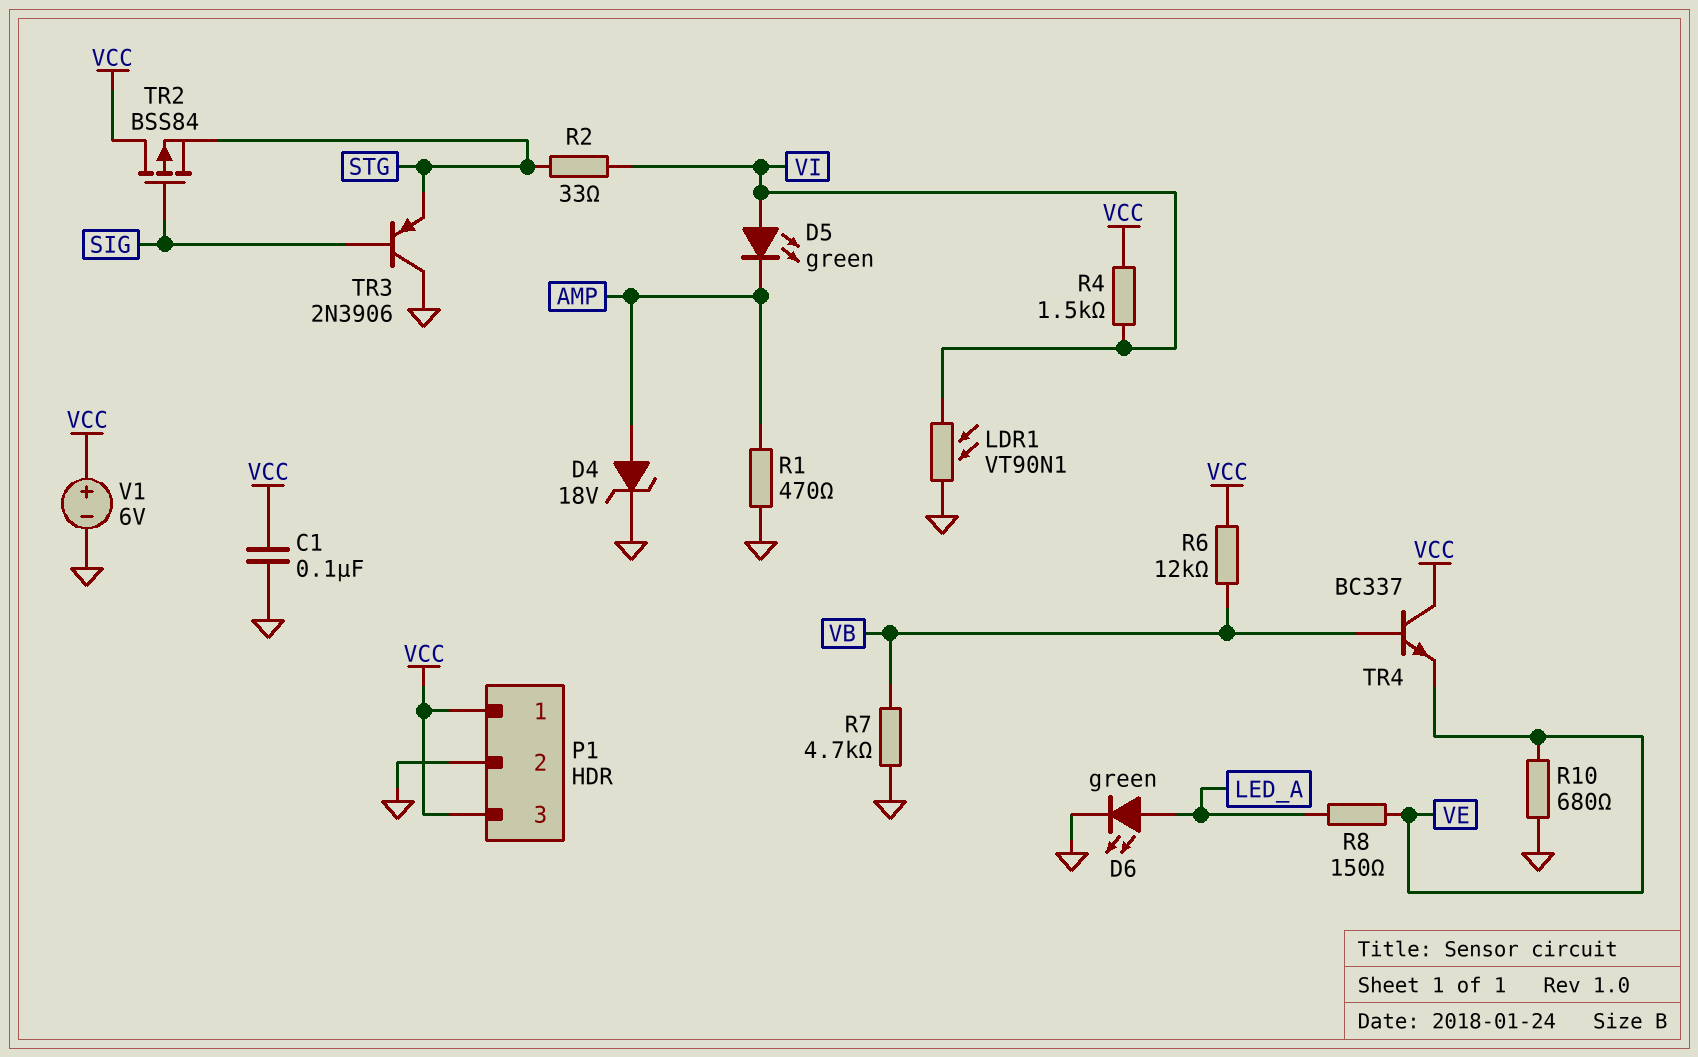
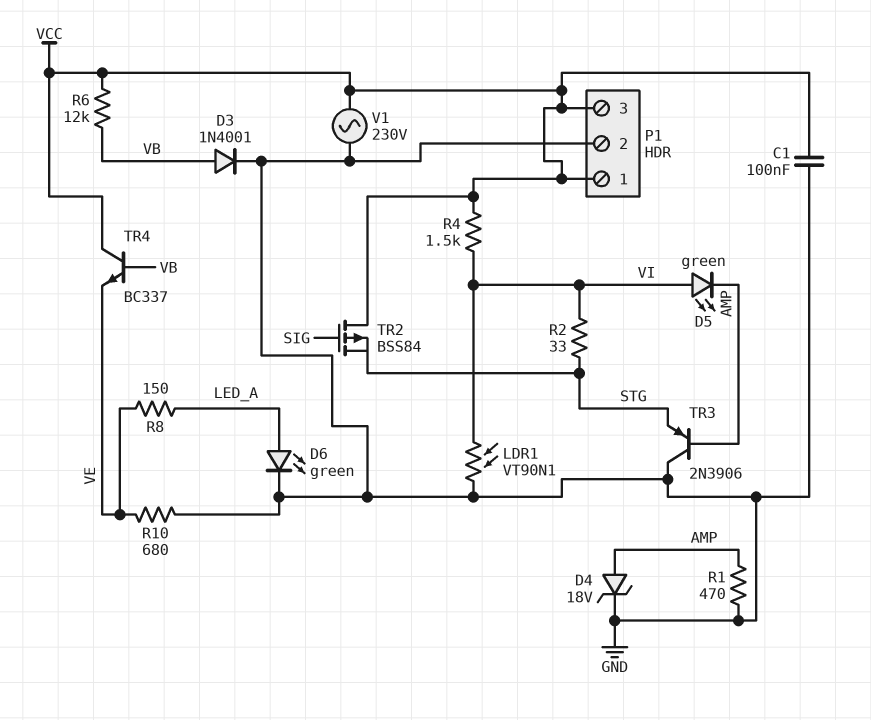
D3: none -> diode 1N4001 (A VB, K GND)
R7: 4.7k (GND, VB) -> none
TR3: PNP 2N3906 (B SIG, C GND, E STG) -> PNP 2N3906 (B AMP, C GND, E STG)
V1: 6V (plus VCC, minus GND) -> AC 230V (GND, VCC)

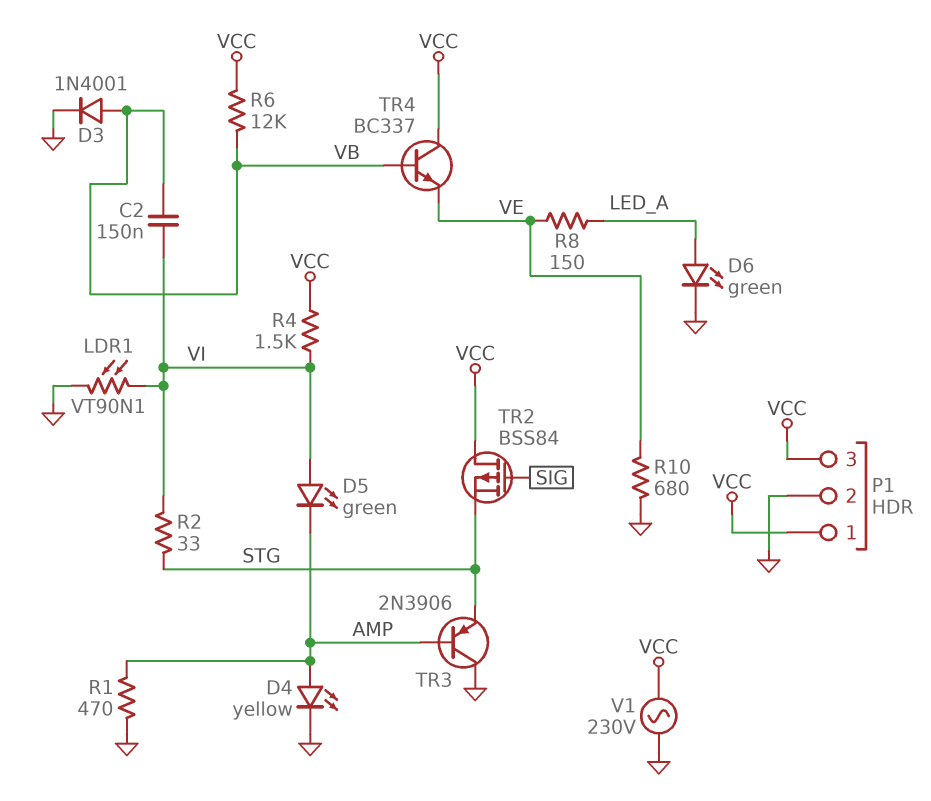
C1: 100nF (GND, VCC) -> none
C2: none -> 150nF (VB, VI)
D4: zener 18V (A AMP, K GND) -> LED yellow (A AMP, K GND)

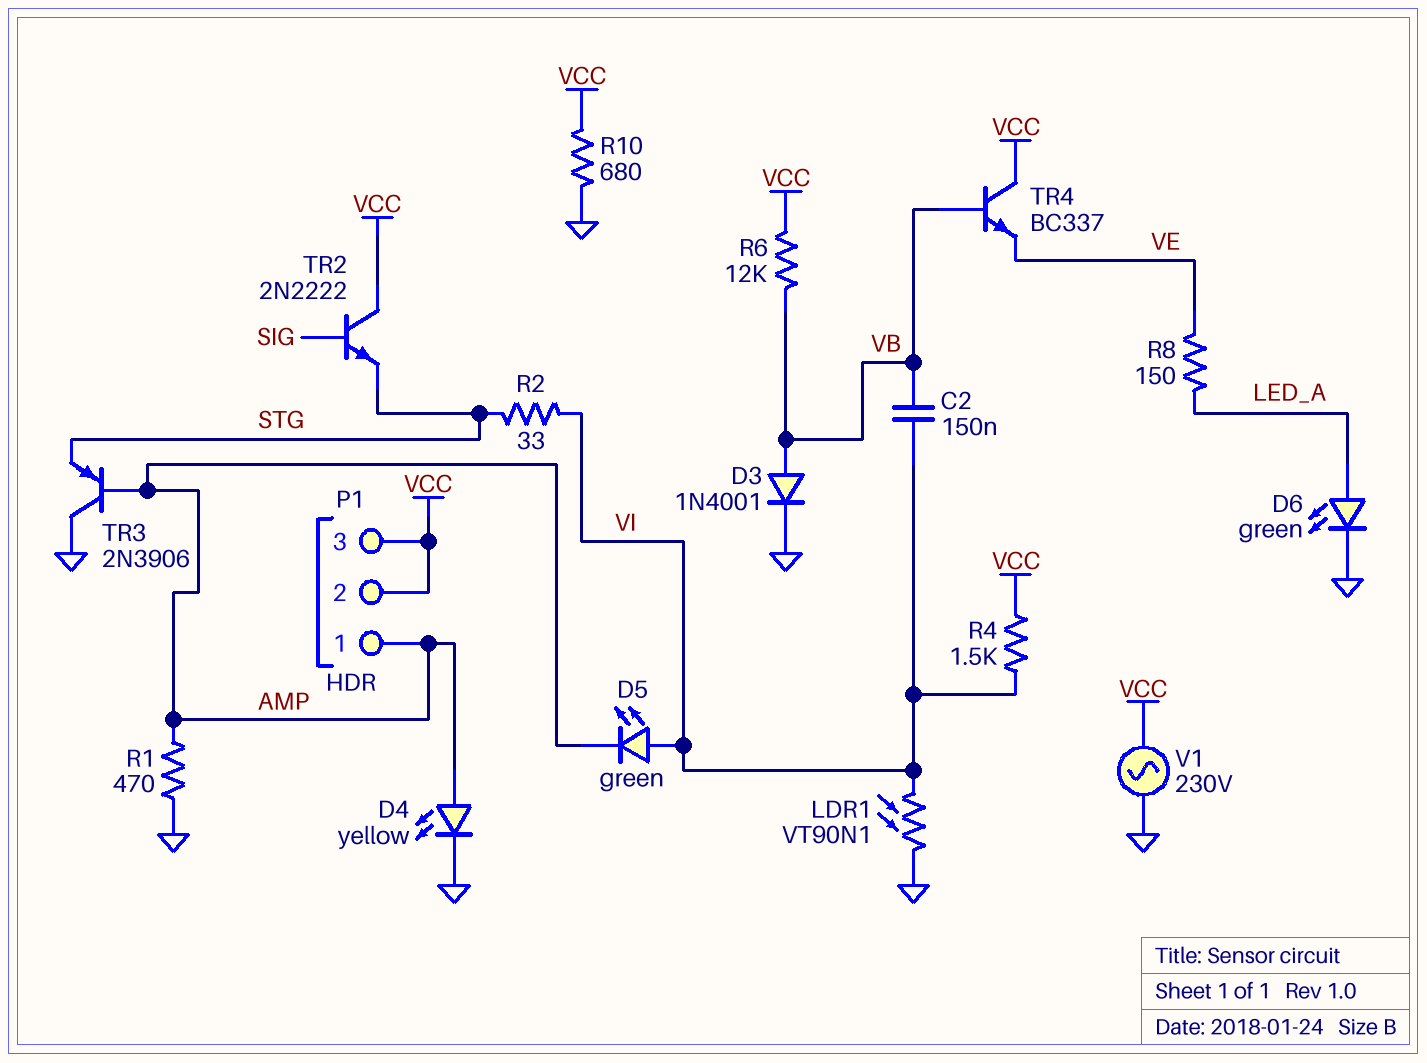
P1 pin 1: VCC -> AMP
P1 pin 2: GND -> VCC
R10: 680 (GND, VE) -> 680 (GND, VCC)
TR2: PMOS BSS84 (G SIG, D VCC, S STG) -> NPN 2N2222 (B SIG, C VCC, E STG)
--------------------
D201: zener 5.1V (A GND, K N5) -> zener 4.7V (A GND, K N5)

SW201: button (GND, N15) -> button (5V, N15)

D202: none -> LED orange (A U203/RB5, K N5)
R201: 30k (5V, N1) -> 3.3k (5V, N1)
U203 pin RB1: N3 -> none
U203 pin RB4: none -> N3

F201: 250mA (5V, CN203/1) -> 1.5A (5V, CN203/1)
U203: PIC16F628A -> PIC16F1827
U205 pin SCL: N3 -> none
--------------------
Task to complete -
State the number of lines in the records that include the string "zener", without any other words.

Output of the exercise -
2